[Object tracking records]

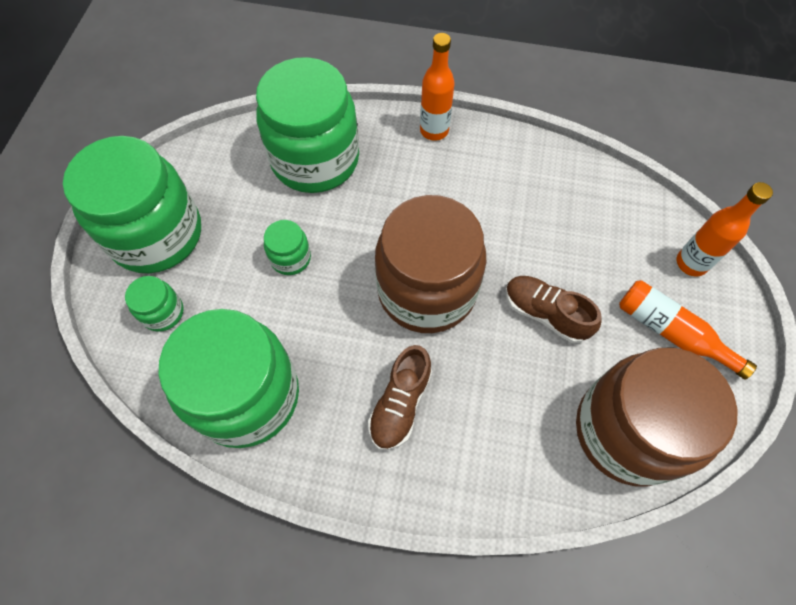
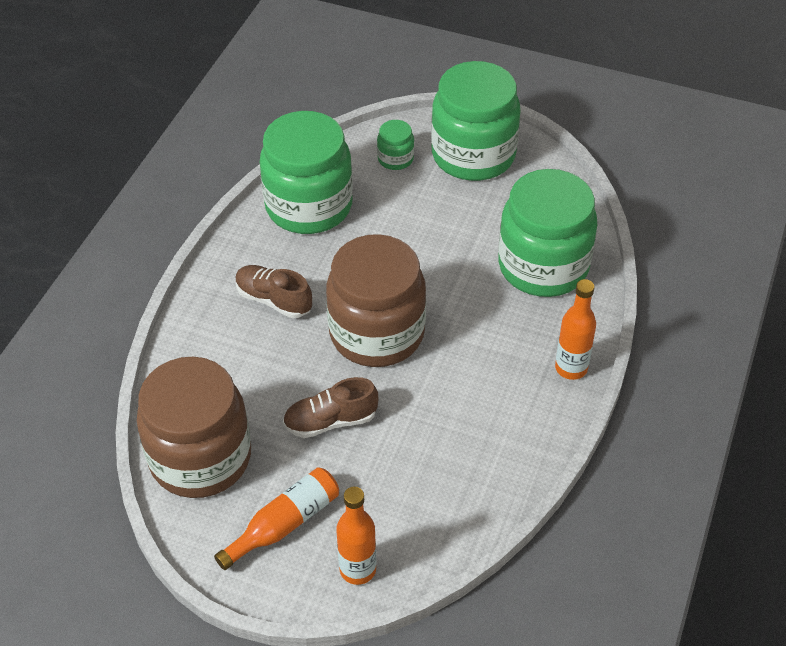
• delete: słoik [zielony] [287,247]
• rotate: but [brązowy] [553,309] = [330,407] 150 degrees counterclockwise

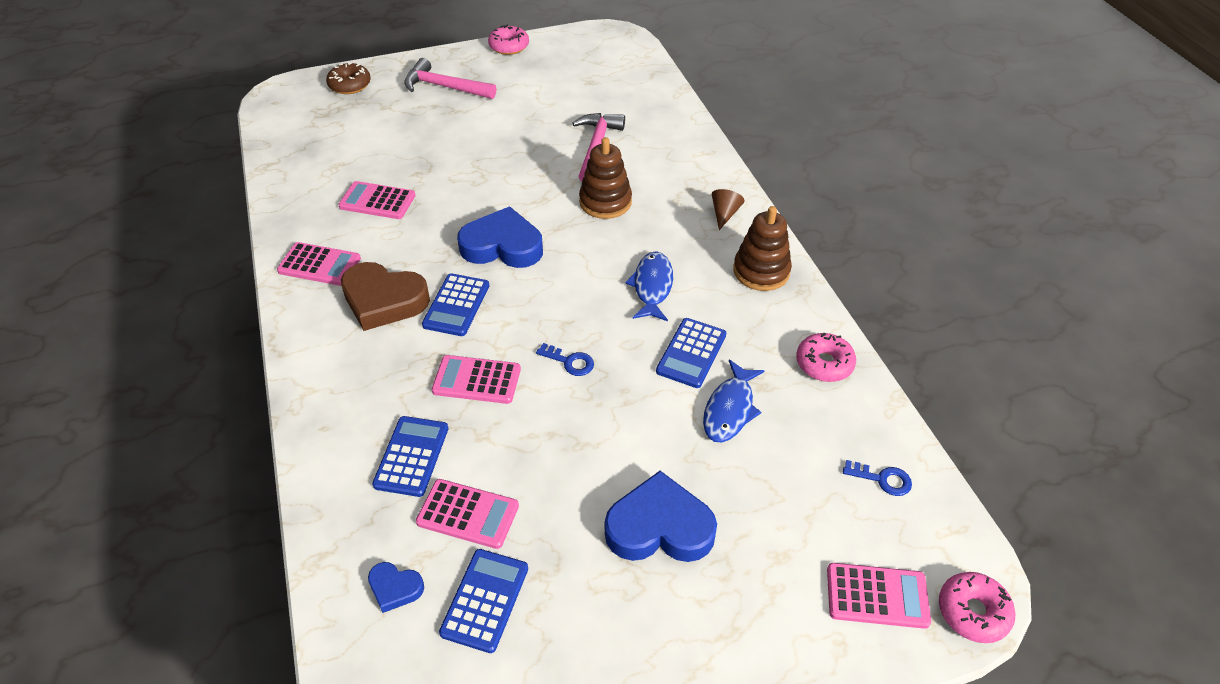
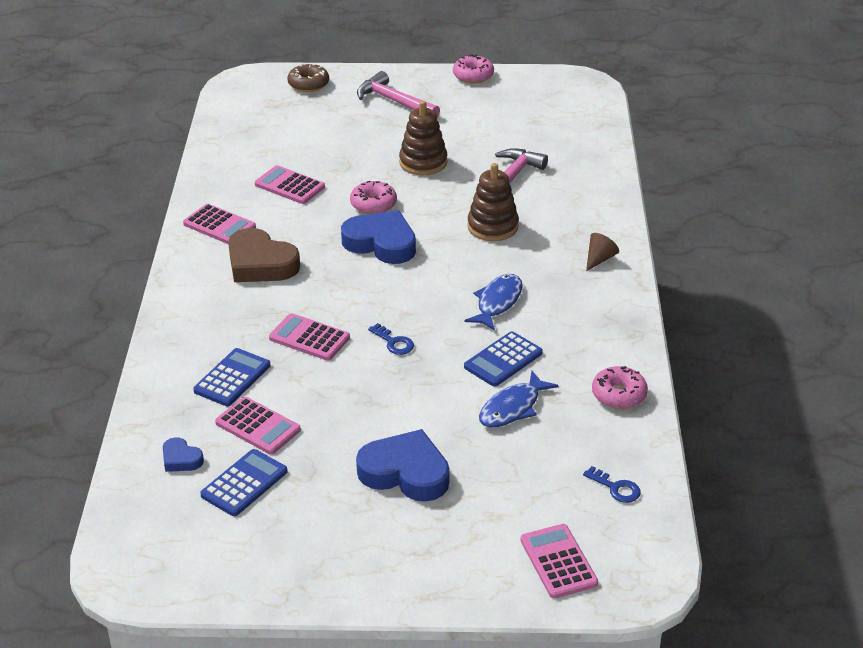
• move: zabawka nakładanka [brązowy] [762,248] to [423,138]
• delete: kalkulator [niebieski] [455,304]
• rotate: kalkulator [różowy] [879,596] = [559,561] 135 degrees counterclockwise
• move: donut [różowy] [977,607] to [373,197]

• _What you need to do_
Each entry is to be output exactly, and no picture is to appear.

• _Expected answer_
• delete: słoik [zielony] [287,247]
• rotate: but [brązowy] [553,309] = [330,407] 150 degrees counterclockwise

• move: zabawka nakładanka [brązowy] [762,248] to [423,138]
• delete: kalkulator [niebieski] [455,304]
• rotate: kalkulator [różowy] [879,596] = [559,561] 135 degrees counterclockwise
• move: donut [różowy] [977,607] to [373,197]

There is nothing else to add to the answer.